Image sets with object changes:
◆ ◆ ◆ ◆

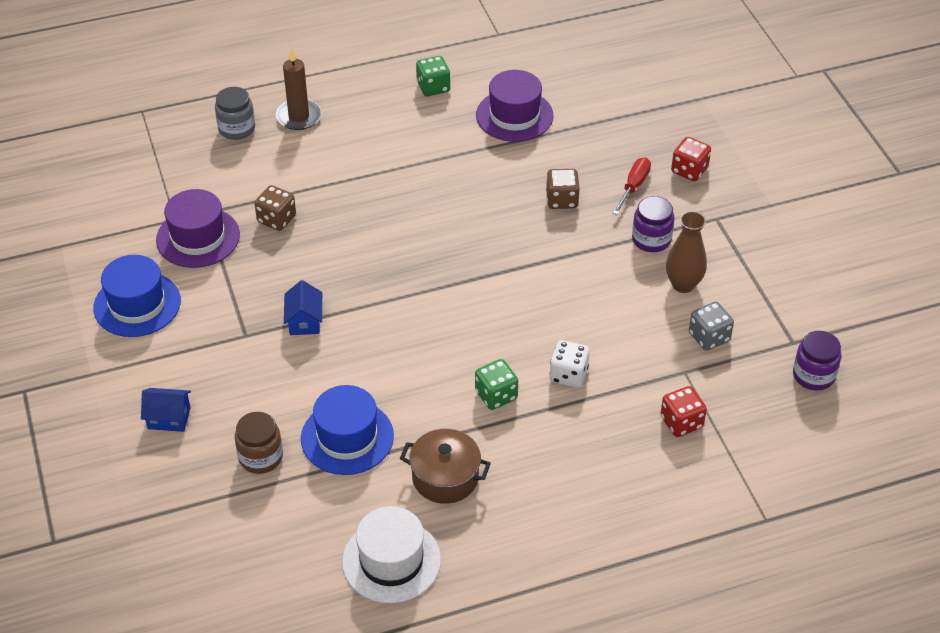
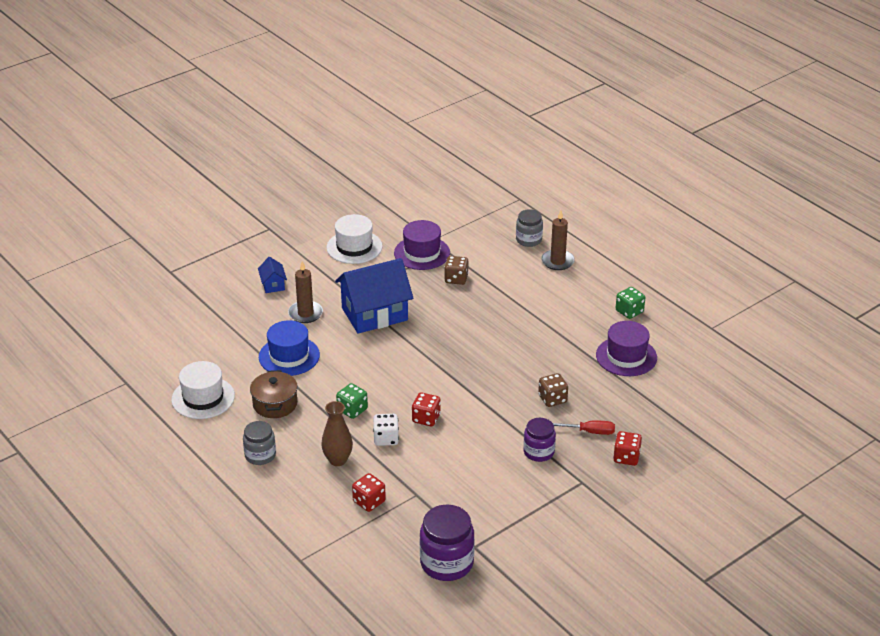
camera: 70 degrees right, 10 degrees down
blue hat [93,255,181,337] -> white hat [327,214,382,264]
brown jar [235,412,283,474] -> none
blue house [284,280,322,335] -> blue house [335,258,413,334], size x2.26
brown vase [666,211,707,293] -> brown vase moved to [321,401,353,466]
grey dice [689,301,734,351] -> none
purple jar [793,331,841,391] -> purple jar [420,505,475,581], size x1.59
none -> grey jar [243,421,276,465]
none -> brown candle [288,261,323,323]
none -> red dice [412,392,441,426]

◆ ◆ ◆ ◆

*WORK INSTRUCTIONS*: Quote the entries above word for word. Leave the images out.

*RESULT*:
camera: 70 degrees right, 10 degrees down
blue hat [93,255,181,337] -> white hat [327,214,382,264]
brown jar [235,412,283,474] -> none
blue house [284,280,322,335] -> blue house [335,258,413,334], size x2.26
brown vase [666,211,707,293] -> brown vase moved to [321,401,353,466]
grey dice [689,301,734,351] -> none
purple jar [793,331,841,391] -> purple jar [420,505,475,581], size x1.59
none -> grey jar [243,421,276,465]
none -> brown candle [288,261,323,323]
none -> red dice [412,392,441,426]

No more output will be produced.